**Activity**
Only the lines that hold the word "green" are wanted from this listing.

---------- Working data ----------

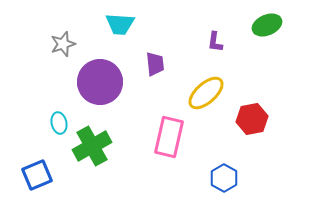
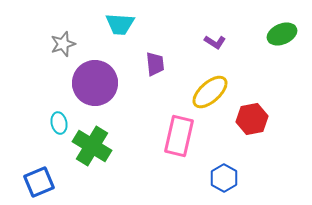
green ellipse: moved 15 px right, 9 px down
purple L-shape: rotated 65 degrees counterclockwise
purple circle: moved 5 px left, 1 px down
yellow ellipse: moved 4 px right, 1 px up
pink rectangle: moved 10 px right, 1 px up
green cross: rotated 30 degrees counterclockwise
blue square: moved 2 px right, 7 px down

----------

**Output of the task**
green ellipse: moved 15 px right, 9 px down
green cross: rotated 30 degrees counterclockwise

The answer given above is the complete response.